Look through the records that follow and state how many lines hold the word "camera", without adding anything.

Colored object listings
_____

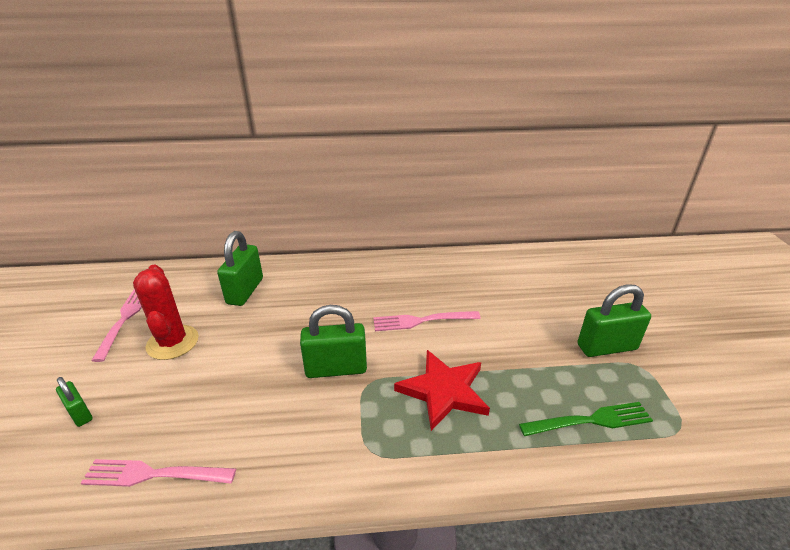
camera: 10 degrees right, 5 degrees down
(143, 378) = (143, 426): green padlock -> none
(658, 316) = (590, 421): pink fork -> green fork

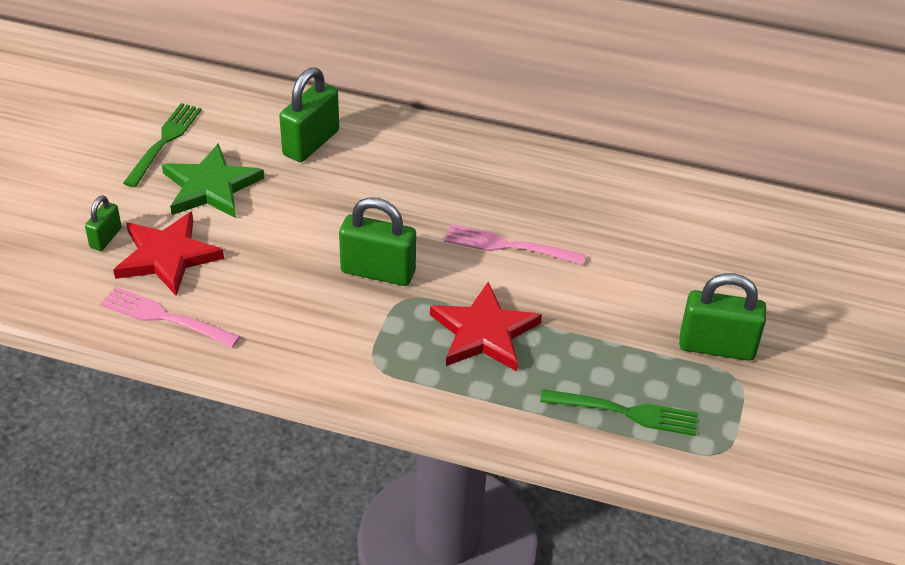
camera: 20 degrees right, 10 degrees up
(80, 413) = (106, 238): green padlock -> green padlock turned 45 degrees clockwise
(124, 319) = (164, 142): pink fork -> green fork
(145, 412) = (167, 256): none -> red star
(172, 342) = (210, 187): red cactus -> green star

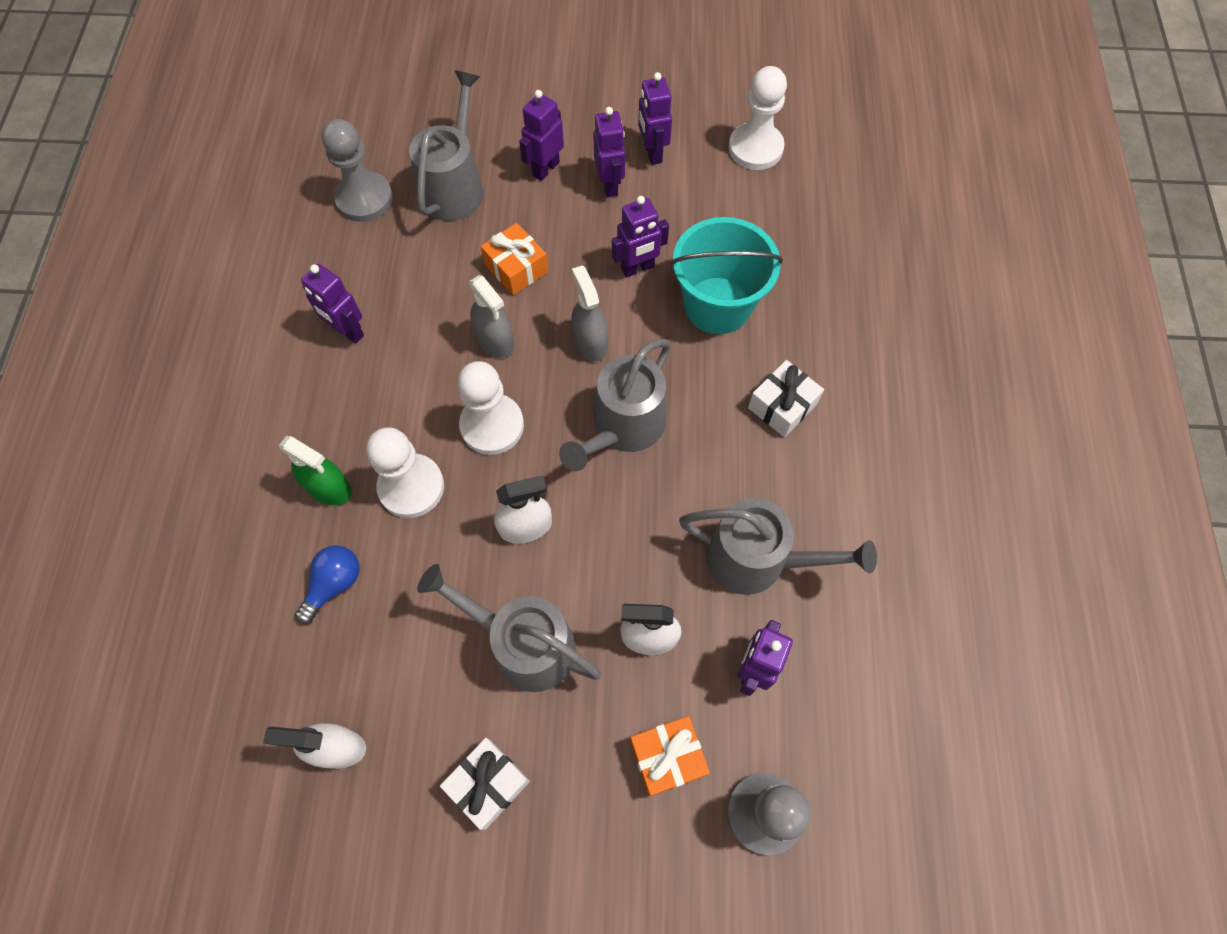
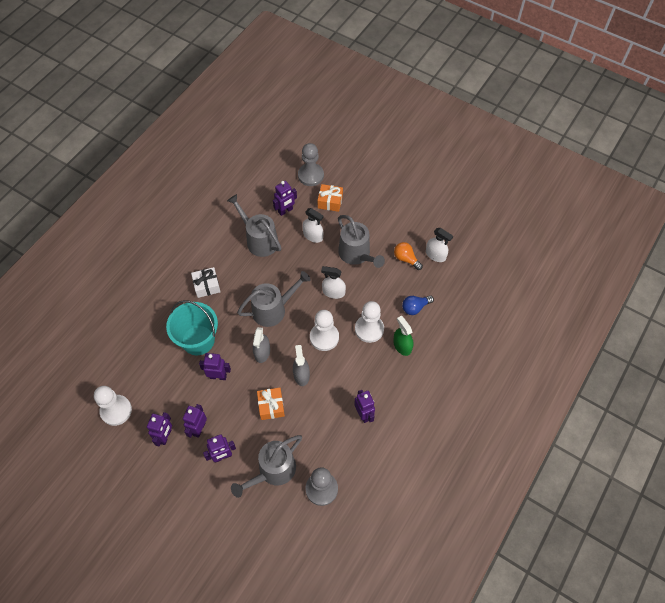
camera: 150 degrees left, 5 degrees down
(404, 696) = (406, 259): none -> orange light bulb
(488, 784) = (390, 222): white gift -> none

_____

• _TASK ANSWER_: 3